TRY IT. Repeat exactly the lines that run from the one containing "blue ring: 3 -> 2" to the end of the data, and leave out all others.

INFORMATION SUPPLIED.
━━━━━━━━━━━━━━━━

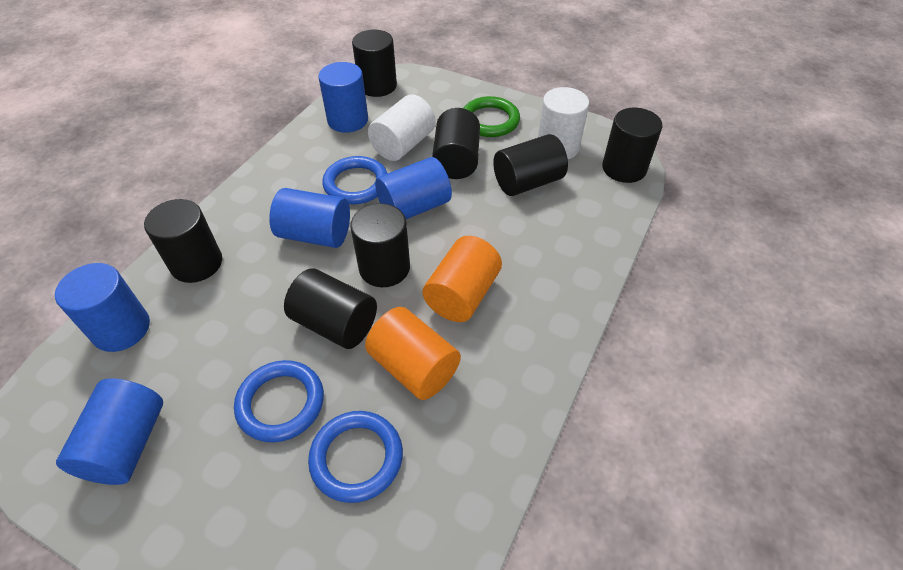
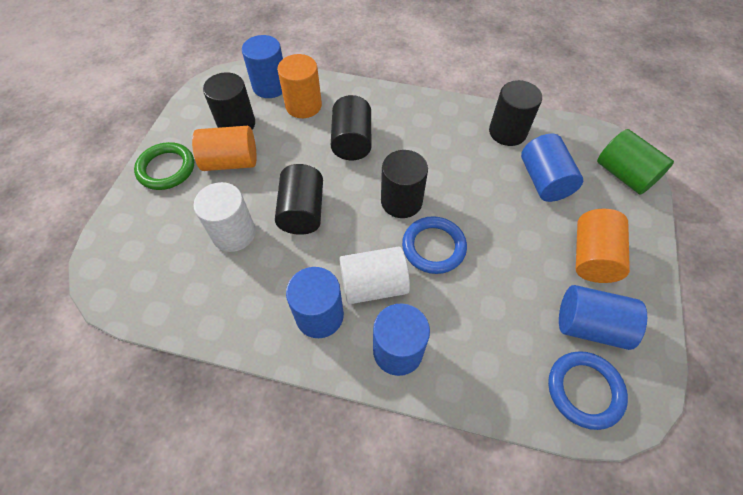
black cylinder: 7 -> 5
blue ring: 3 -> 2
green cylinder: 0 -> 1
orange cylinder: 2 -> 3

━━━━━━━━━━━━━━━━

SOLUTION TO THIS PROBLEM.
blue ring: 3 -> 2
green cylinder: 0 -> 1
orange cylinder: 2 -> 3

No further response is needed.